What you should do: Only the lines from the one containing "building: [341,106,473,235] -> none" through the one containing "building: none -> [152,316,257,422]" should be printed, exactly as they appear below, with both ends included.

Source material:
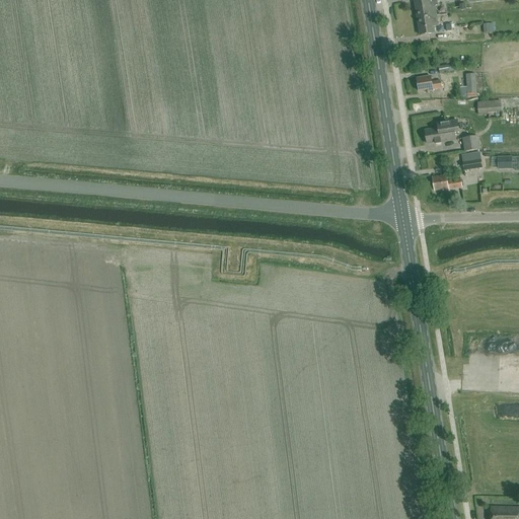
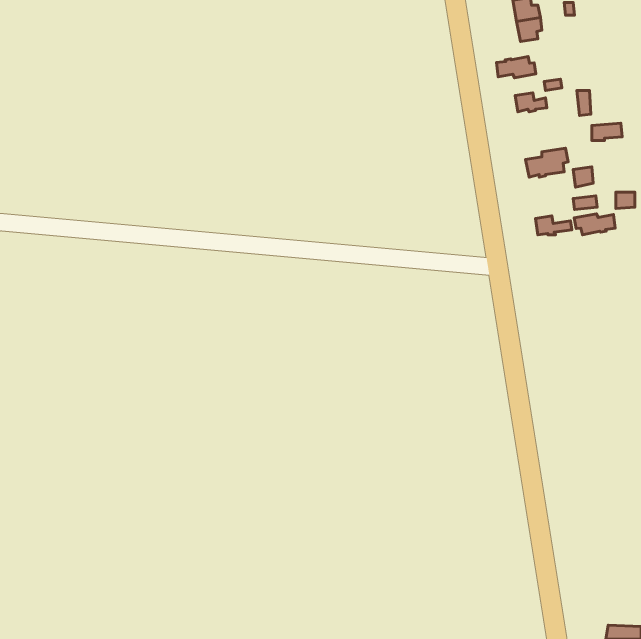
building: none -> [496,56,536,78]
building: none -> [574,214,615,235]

==

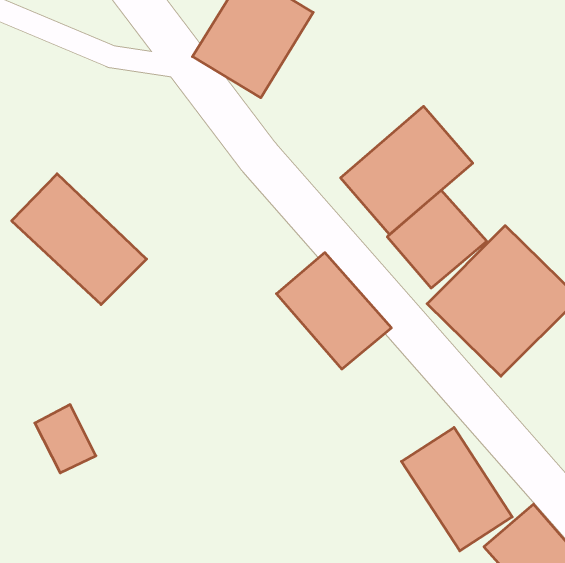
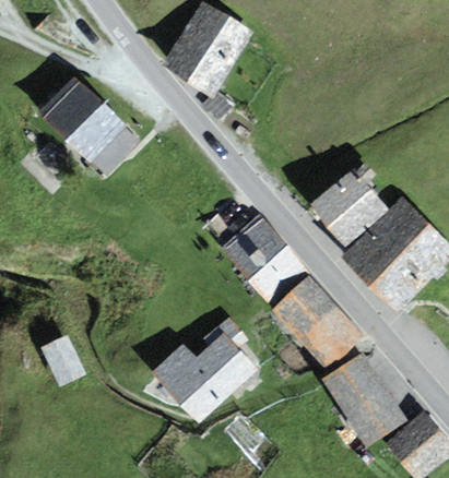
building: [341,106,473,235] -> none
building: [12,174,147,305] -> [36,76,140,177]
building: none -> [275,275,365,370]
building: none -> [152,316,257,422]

* * *

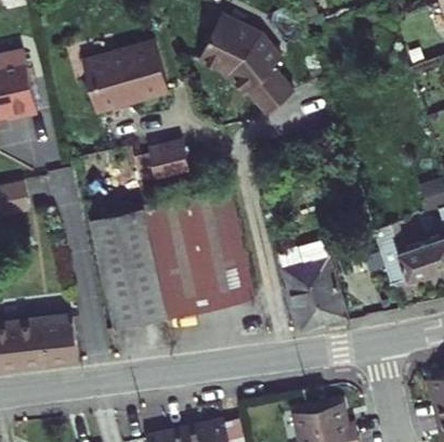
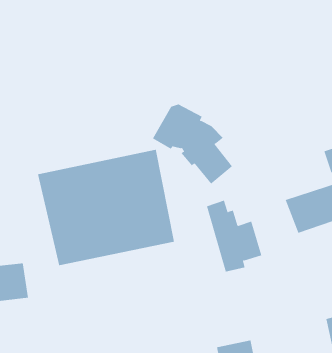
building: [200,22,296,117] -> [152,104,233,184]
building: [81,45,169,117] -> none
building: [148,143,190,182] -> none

Exercise solution:
building: [341,106,473,235] -> none
building: [12,174,147,305] -> [36,76,140,177]
building: none -> [275,275,365,370]
building: none -> [152,316,257,422]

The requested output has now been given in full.